Using the records below, copy exactly the part that opens with the line holding "black rectangle: moved 2 px right, 4 px up" and closes with the line holding "pink cross: moved 29 px left, 1 px down", minus the pictures.

**Data for analysis:**
= Beginning of Section =
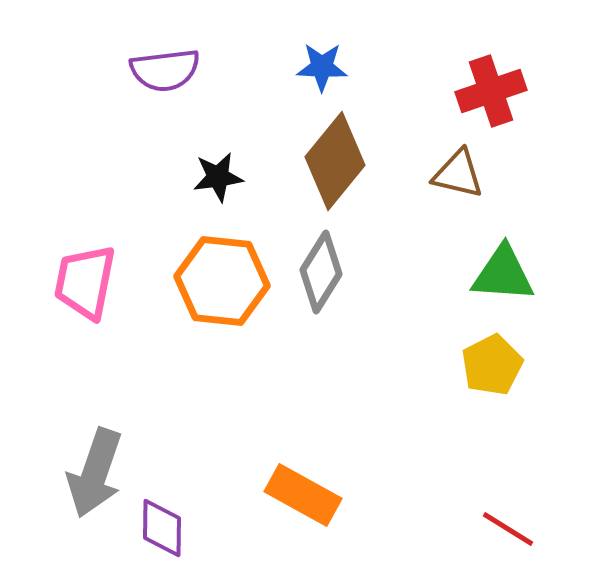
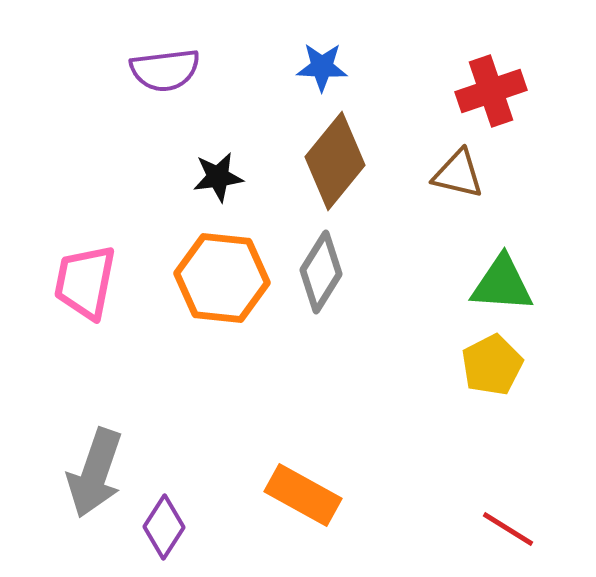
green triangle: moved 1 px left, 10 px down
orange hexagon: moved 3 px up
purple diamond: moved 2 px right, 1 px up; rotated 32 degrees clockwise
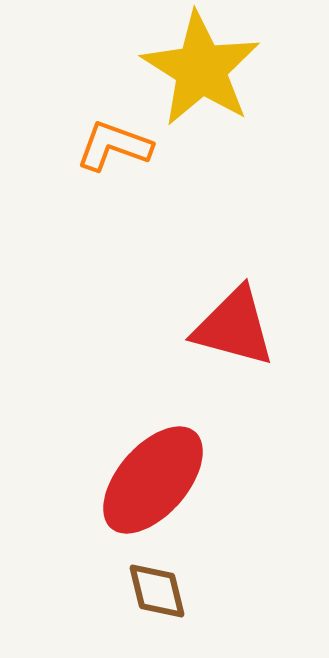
= End of Section =
= Beginning of Section =
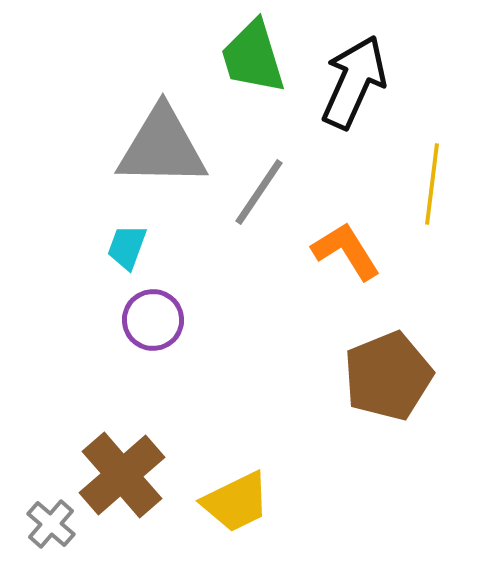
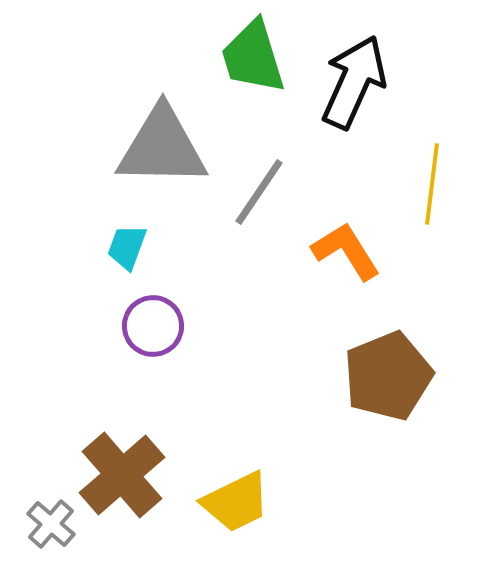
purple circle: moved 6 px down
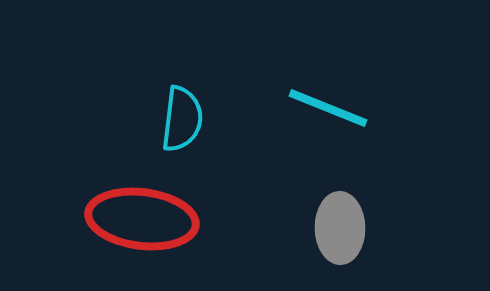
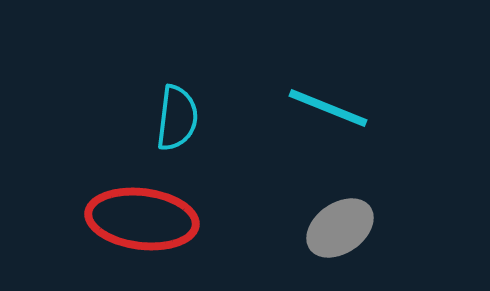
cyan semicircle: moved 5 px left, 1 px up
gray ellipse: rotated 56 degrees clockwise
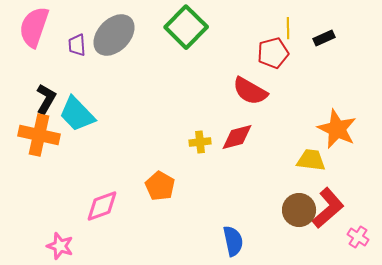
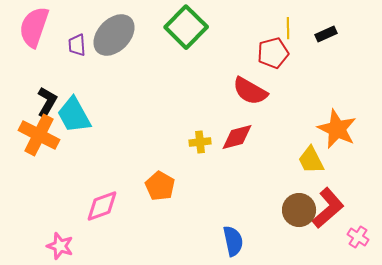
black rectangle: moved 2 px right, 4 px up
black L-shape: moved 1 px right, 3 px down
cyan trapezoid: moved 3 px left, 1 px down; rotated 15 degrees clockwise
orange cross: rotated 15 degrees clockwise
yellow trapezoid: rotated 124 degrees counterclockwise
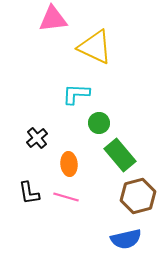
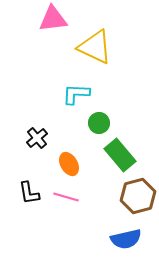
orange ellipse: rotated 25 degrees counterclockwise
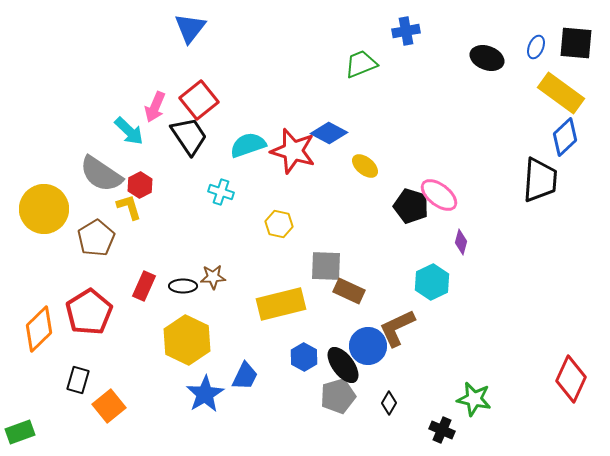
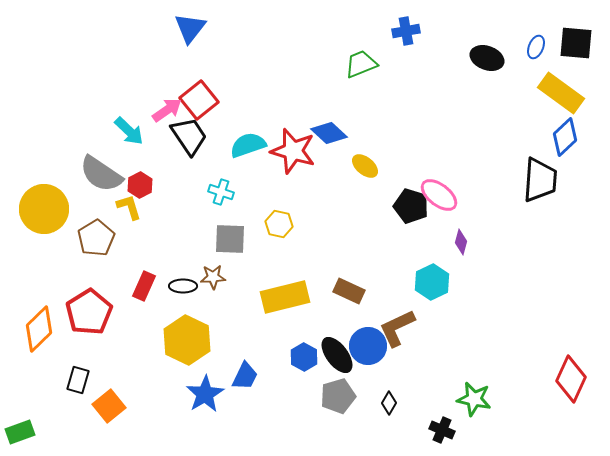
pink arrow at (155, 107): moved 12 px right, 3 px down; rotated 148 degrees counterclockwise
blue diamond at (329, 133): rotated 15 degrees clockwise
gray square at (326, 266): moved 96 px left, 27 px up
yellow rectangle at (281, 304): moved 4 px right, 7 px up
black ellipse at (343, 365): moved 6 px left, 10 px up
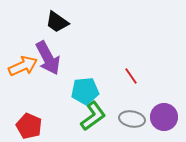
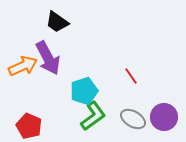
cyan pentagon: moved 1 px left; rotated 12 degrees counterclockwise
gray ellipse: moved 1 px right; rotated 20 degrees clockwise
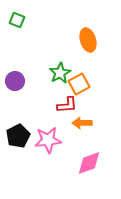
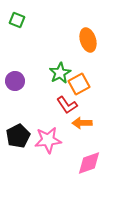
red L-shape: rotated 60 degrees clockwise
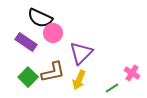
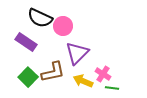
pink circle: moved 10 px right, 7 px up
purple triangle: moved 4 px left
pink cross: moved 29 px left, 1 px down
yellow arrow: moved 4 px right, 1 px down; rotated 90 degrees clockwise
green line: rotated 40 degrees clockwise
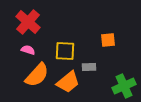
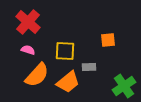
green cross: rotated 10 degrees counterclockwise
= End of Section =
**Solution for this task:**
black rectangle: moved 2 px right, 4 px up
black L-shape: moved 1 px right, 3 px down
cyan trapezoid: moved 3 px left, 1 px down; rotated 15 degrees clockwise
orange cross: rotated 15 degrees clockwise
yellow trapezoid: rotated 124 degrees counterclockwise
orange ellipse: rotated 25 degrees counterclockwise
pink arrow at (155, 107): moved 12 px right, 3 px down; rotated 148 degrees counterclockwise
blue diamond at (329, 133): rotated 15 degrees clockwise
gray square at (326, 266): moved 96 px left, 27 px up
yellow rectangle at (281, 304): moved 4 px right, 7 px up
black ellipse at (343, 365): moved 6 px left, 10 px up
cyan pentagon: moved 1 px left; rotated 12 degrees counterclockwise
gray ellipse: moved 1 px right; rotated 20 degrees clockwise
red L-shape: rotated 60 degrees clockwise
pink circle: moved 10 px right, 7 px up
purple triangle: moved 4 px left
pink cross: moved 29 px left, 1 px down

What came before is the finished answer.